_RECORDS SUPPLIED_:
------------------------

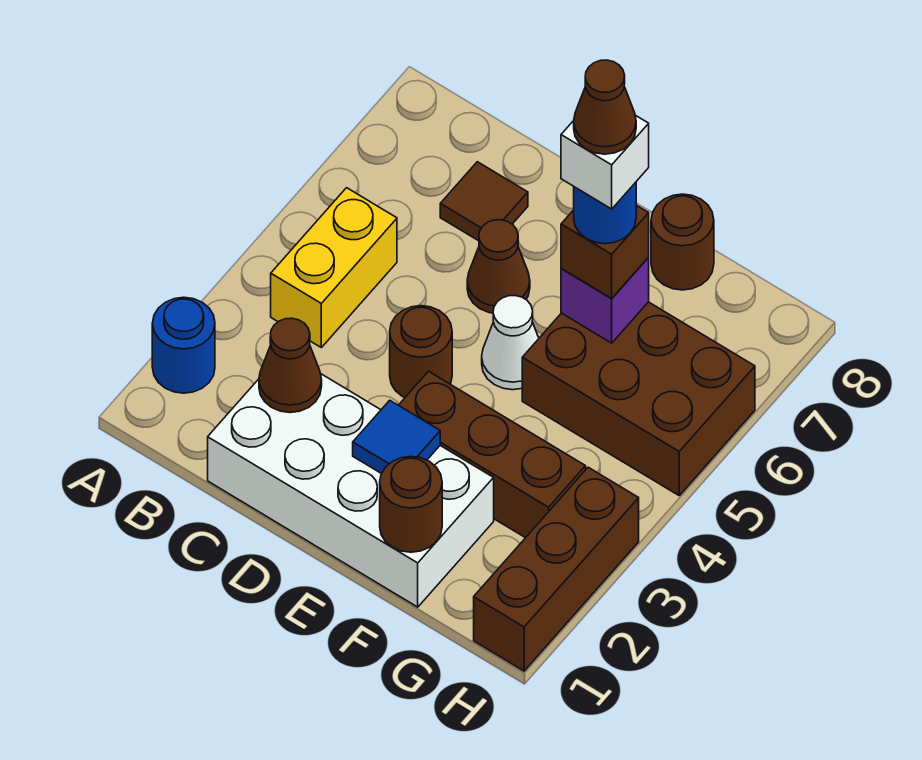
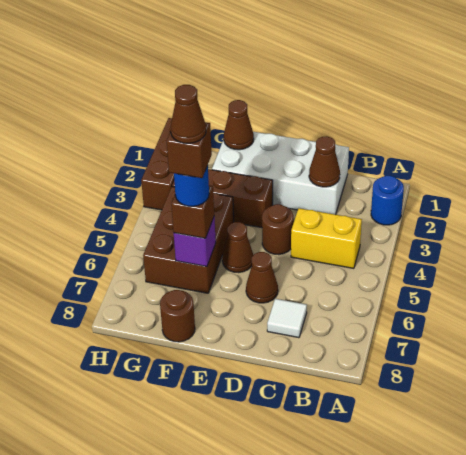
yellow brick B4:B5 level 1 -> yellow brick B4:C4 level 1
brown tile C7 level 1 -> white tile C7 level 1
blue tile E2 level 2 -> none
white cone E5 level 1 -> brown cone E5 level 1
brown round brick F1 level 2 -> brown cone F1 level 2
brown brick F5:H6 level 1 -> brown brick F4:G6 level 1
white brick F6 level 5 -> brown brick F6 level 5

------------------------

Give the listing again exactly, excluding pictures.

_ANSWER TO THE PROBLEM_:
yellow brick B4:B5 level 1 -> yellow brick B4:C4 level 1
brown tile C7 level 1 -> white tile C7 level 1
blue tile E2 level 2 -> none
white cone E5 level 1 -> brown cone E5 level 1
brown round brick F1 level 2 -> brown cone F1 level 2
brown brick F5:H6 level 1 -> brown brick F4:G6 level 1
white brick F6 level 5 -> brown brick F6 level 5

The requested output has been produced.